WHAT THE EXERCISE ASKS: Each record should be given again exactly as it appears, with no image included.

Before-and-after object lists

============

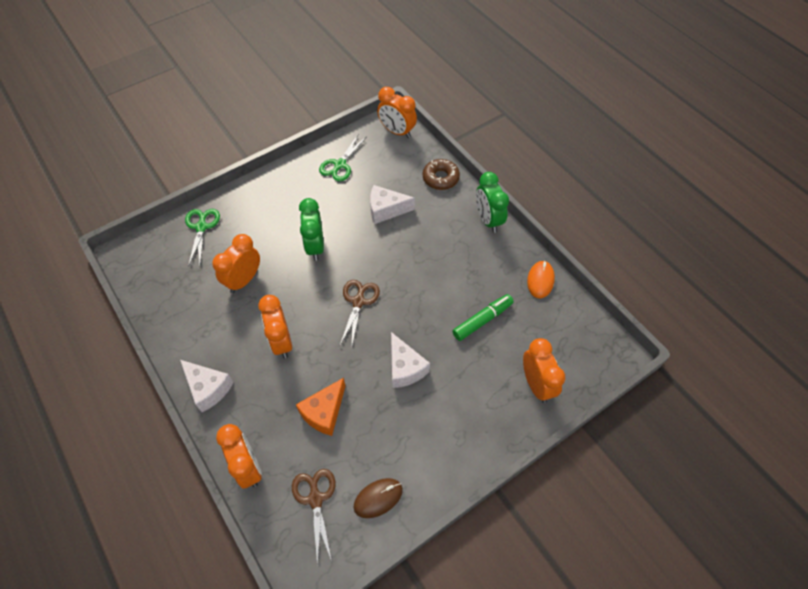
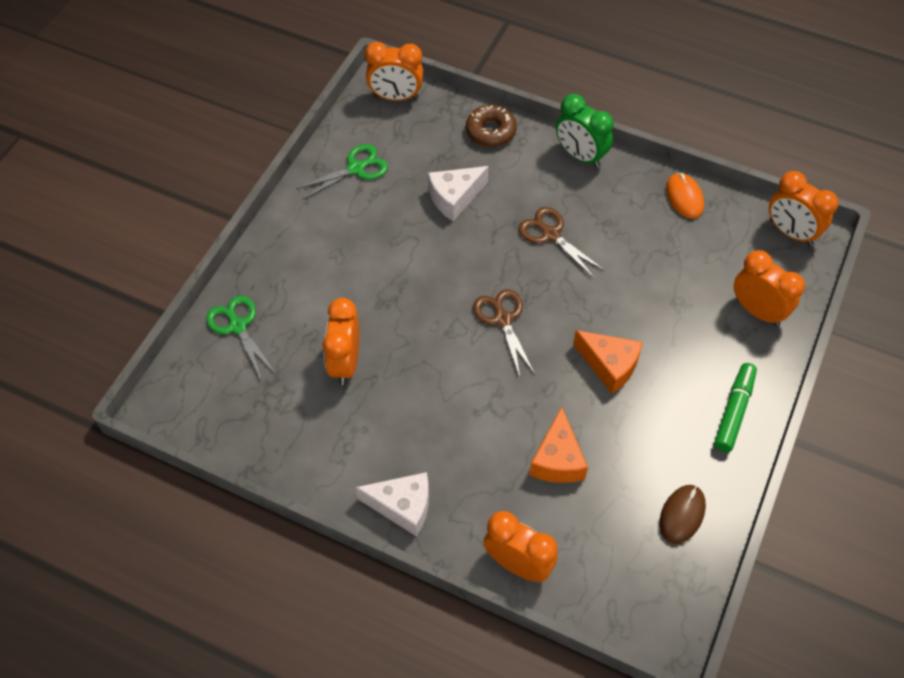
camera: 30 degrees left, 0 degrees up
(281, 341) = (448, 409): orange clock -> orange clock (790, 232)
(315, 246) = (402, 281): green clock -> none
(315, 499) = (617, 553): brown scissors -> brown scissors (551, 235)
(340, 165) = (356, 169): green scissors -> green scissors turned 120 degrees counterclockwise
(405, 368) = (609, 365): white cheese -> orange cheese
(482, 320) = (654, 271): green marker -> green marker (734, 411)

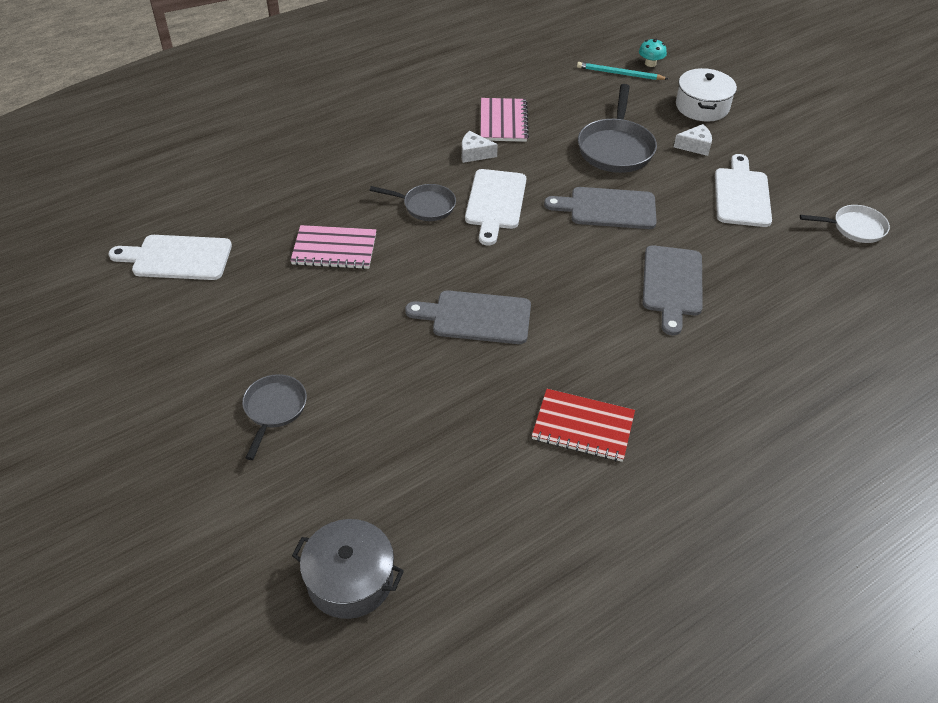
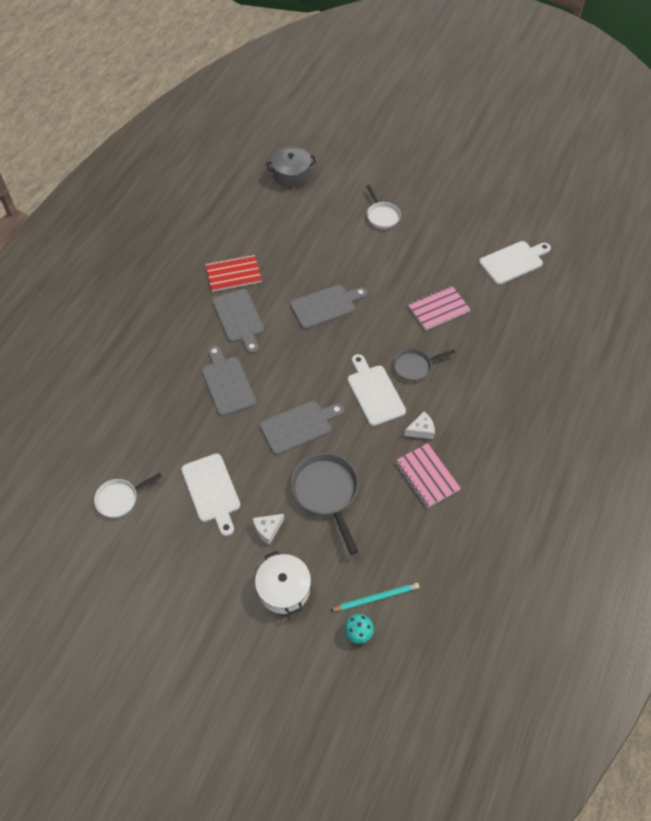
camera: 150 degrees right, 10 degrees up
(274, 409) = (382, 216): grey pan -> white pan
(612, 356) = (239, 318): none -> grey cutting board

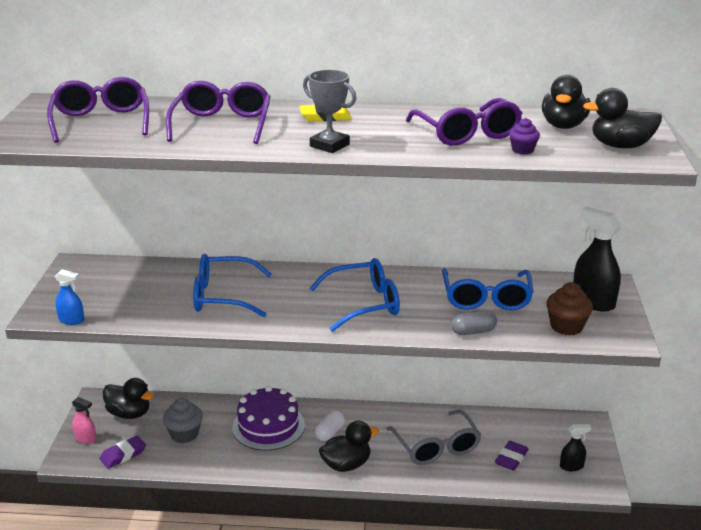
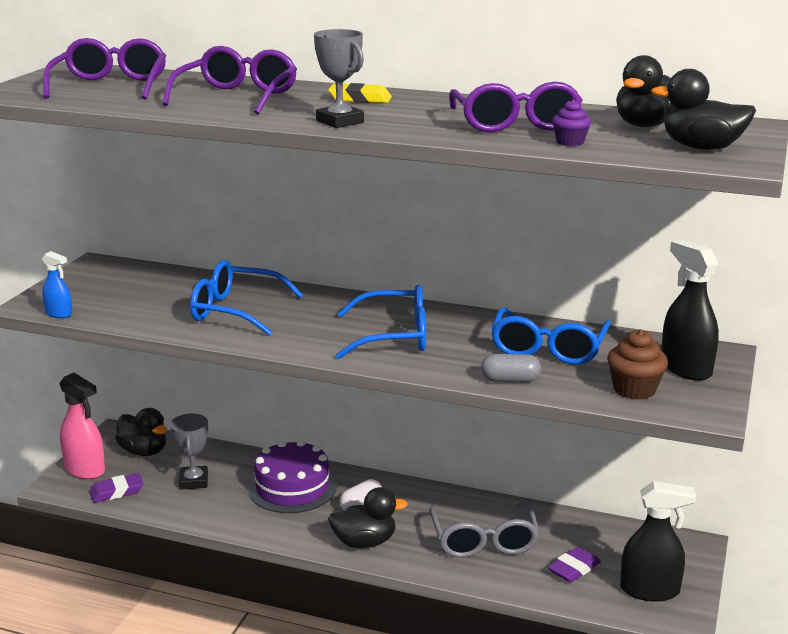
camera: 15 degrees right, 5 degrees down
(86, 439) = (85, 469): pink spray bottle -> pink spray bottle, size x1.81
(184, 434) = (193, 481): grey cupcake -> grey trophy
(571, 466) = (650, 590): black spray bottle -> black spray bottle, size x1.81

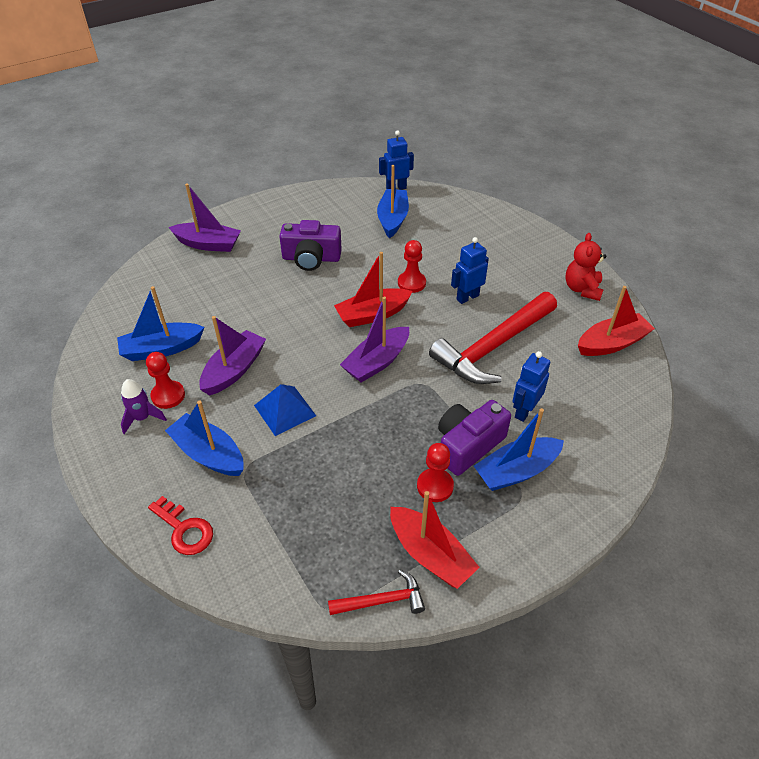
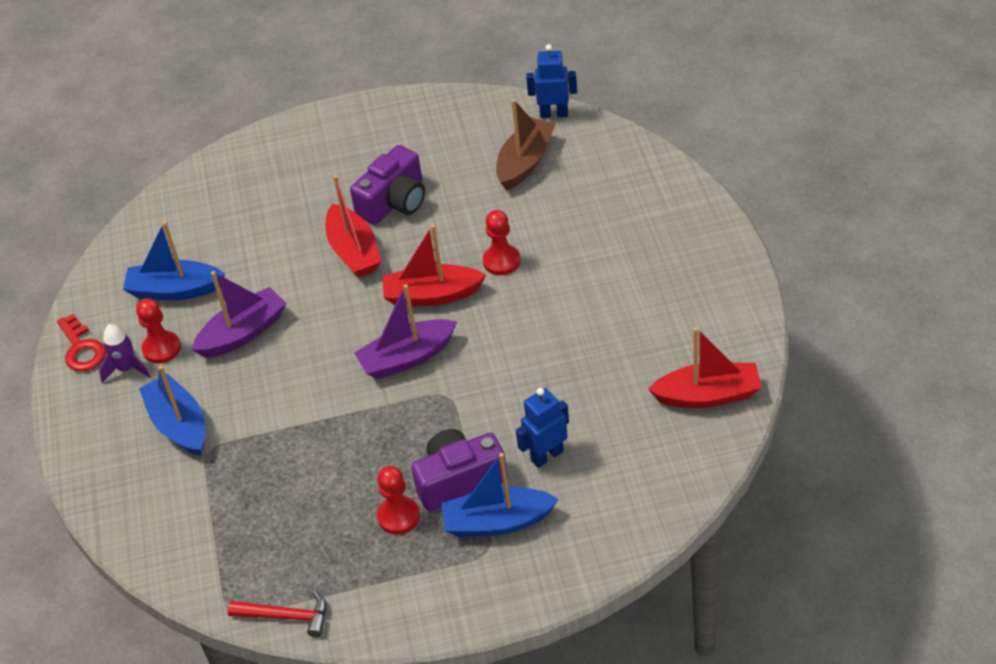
camera: 25 degrees right, 0 degrees up
(184, 530) = (126, 498): red key -> red key (82, 349)
(208, 244) = (279, 158): purple boat -> none
(285, 410) = (278, 393): blue pyramid -> none
(311, 258) = (394, 202): purple camera -> purple camera turned 75 degrees counterclockwise
(393, 219) = (525, 162): blue boat -> brown boat
(430, 554) = (357, 585): red boat -> red boat (354, 251)
(467, 297) = (561, 295): blue robot -> none
(493, 347) = (556, 368): red hammer -> none
(582, 289) = (717, 313): red teddy bear -> none

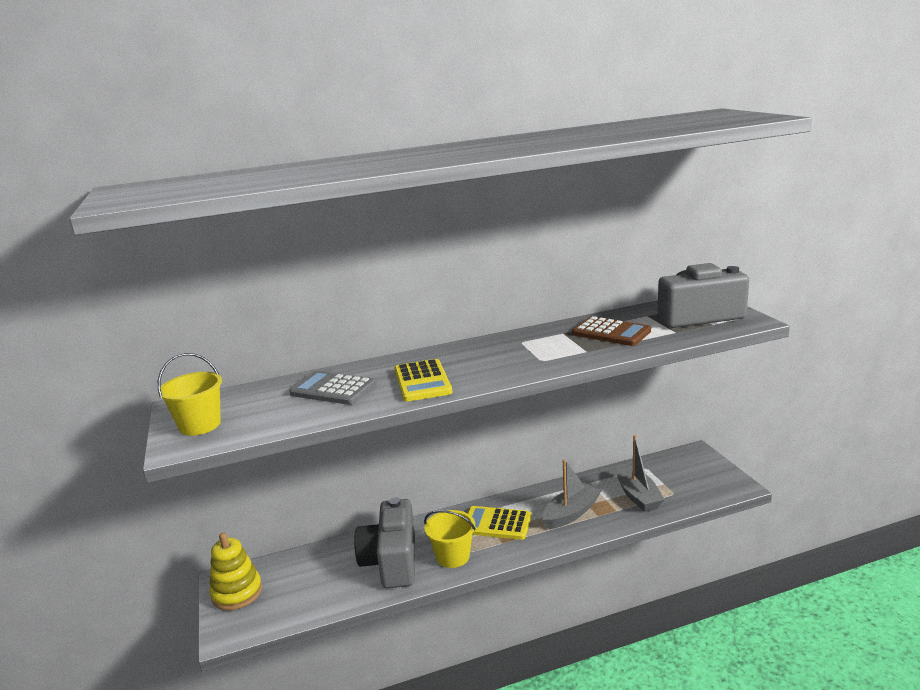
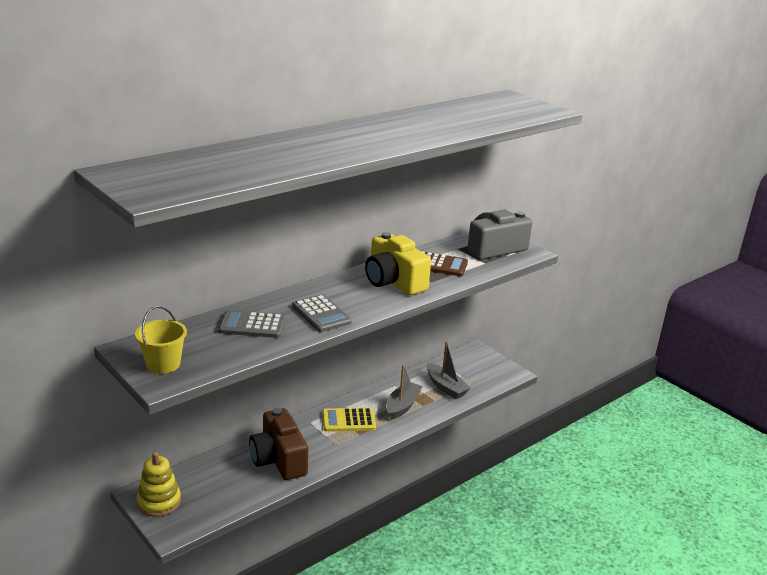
camera: 25 degrees left, 5 degrees up
(392, 561) = (279, 459): grey camera -> brown camera
(422, 381) = (321, 314): yellow calculator -> grey calculator
(453, 556) = (326, 449): yellow bucket -> none
(539, 349) = (393, 282): none -> yellow camera

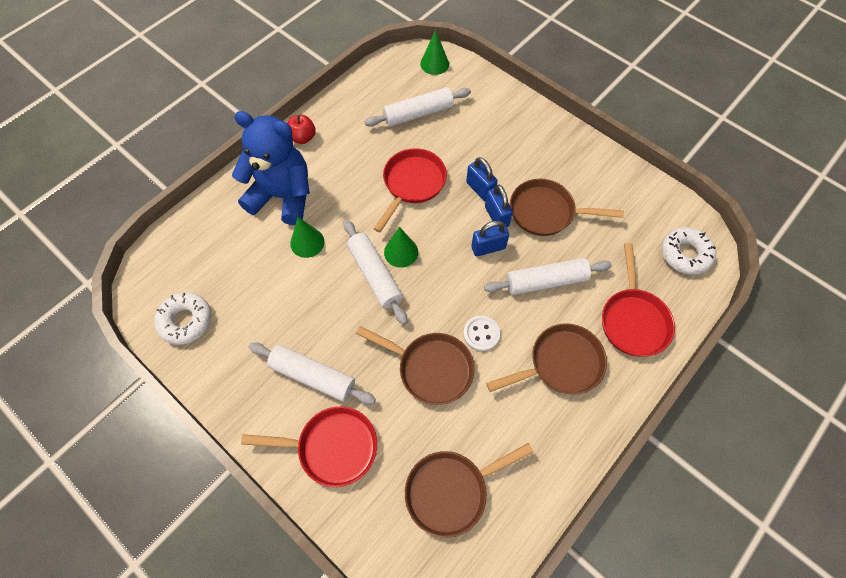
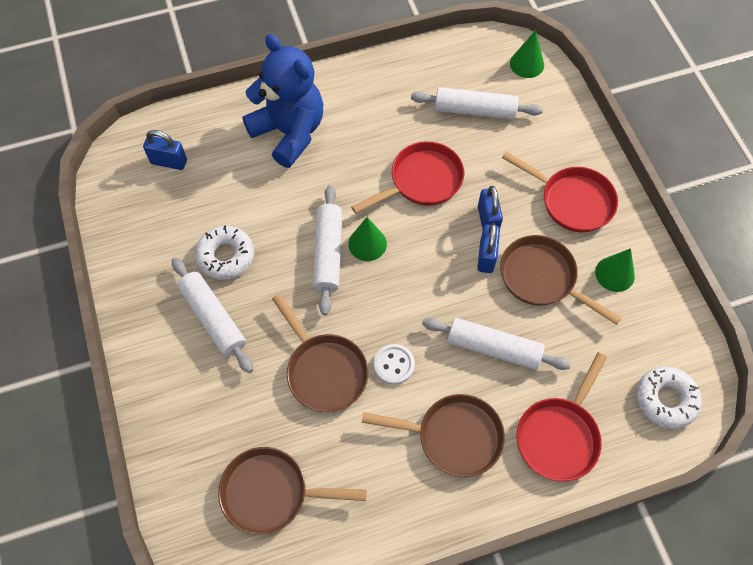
camera: 30 degrees right, 0 degrees up
(186, 321) = (135, 208): white donut -> white donut (226, 256)
(303, 138) = (343, 82): red apple -> none
(307, 242) = (284, 189): green cone -> green cone (614, 274)
(332, 447) = (191, 392): red pan -> red pan (572, 201)
(488, 248) = (457, 284): blue padlock -> blue padlock (169, 162)

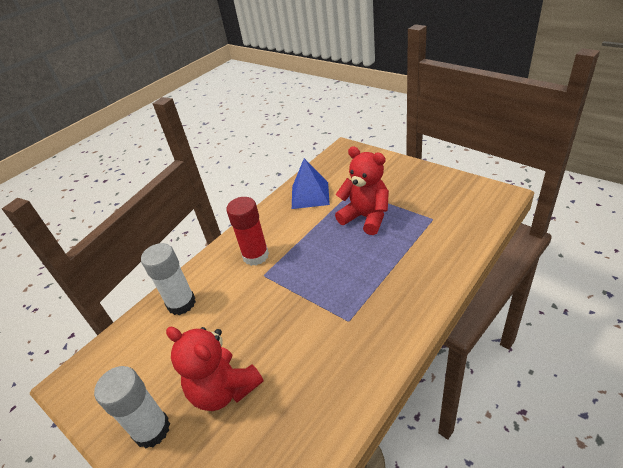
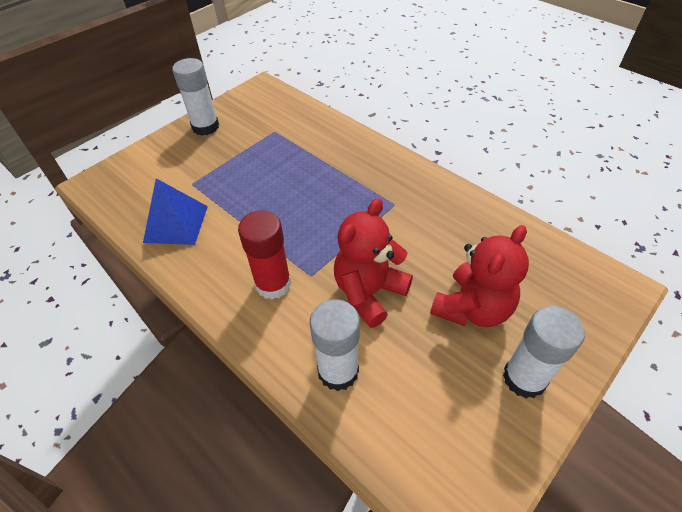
camera: 90 degrees left, 10 degrees up
(366, 217) = (248, 177): red teddy bear -> red teddy bear (369, 292)
(423, 178) = (205, 127): none -> white glue stick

============

YOUR SOLUTION:
camera: 30 degrees left, 0 degrees up
(281, 341) = (448, 409): orange clock -> orange clock (790, 232)
(315, 246) = (402, 281): green clock -> none
(315, 499) = (617, 553): brown scissors -> brown scissors (551, 235)
(340, 165) = (356, 169): green scissors -> green scissors turned 120 degrees counterclockwise
(405, 368) = (609, 365): white cheese -> orange cheese
(482, 320) = (654, 271): green marker -> green marker (734, 411)

camera: 150 degrees right, 10 degrees up
(274, 409) = (382, 216): grey pan -> white pan
(612, 356) = (239, 318): none -> grey cutting board

camera: 15 degrees right, 5 degrees down
(86, 439) = (85, 469): pink spray bottle -> pink spray bottle, size x1.81
(184, 434) = (193, 481): grey cupcake -> grey trophy
(571, 466) = (650, 590): black spray bottle -> black spray bottle, size x1.81

camera: 25 degrees right, 0 degrees up
(184, 530) = (126, 498): red key -> red key (82, 349)
(208, 244) = (279, 158): purple boat -> none
(285, 410) = (278, 393): blue pyramid -> none
(311, 258) = (394, 202): purple camera -> purple camera turned 75 degrees counterclockwise
(393, 219) = (525, 162): blue boat -> brown boat
(430, 554) = (357, 585): red boat -> red boat (354, 251)
(467, 297) = (561, 295): blue robot -> none
(493, 347) = (556, 368): red hammer -> none
(582, 289) = (717, 313): red teddy bear -> none

camera: 25 degrees left, 5 degrees up
(392, 561) = (279, 459): grey camera -> brown camera
(422, 381) = (321, 314): yellow calculator -> grey calculator
(453, 556) = (326, 449): yellow bucket -> none
(539, 349) = (393, 282): none -> yellow camera

camera: 30 degrees right, 0 degrees up
(186, 321) = (135, 208): white donut -> white donut (226, 256)
(303, 138) = (343, 82): red apple -> none
(307, 242) = (284, 189): green cone -> green cone (614, 274)
(332, 447) = (191, 392): red pan -> red pan (572, 201)
(488, 248) = (457, 284): blue padlock -> blue padlock (169, 162)

camera: 90 degrees left, 10 degrees up
(366, 217) = (248, 177): red teddy bear -> red teddy bear (369, 292)
(423, 178) = (205, 127): none -> white glue stick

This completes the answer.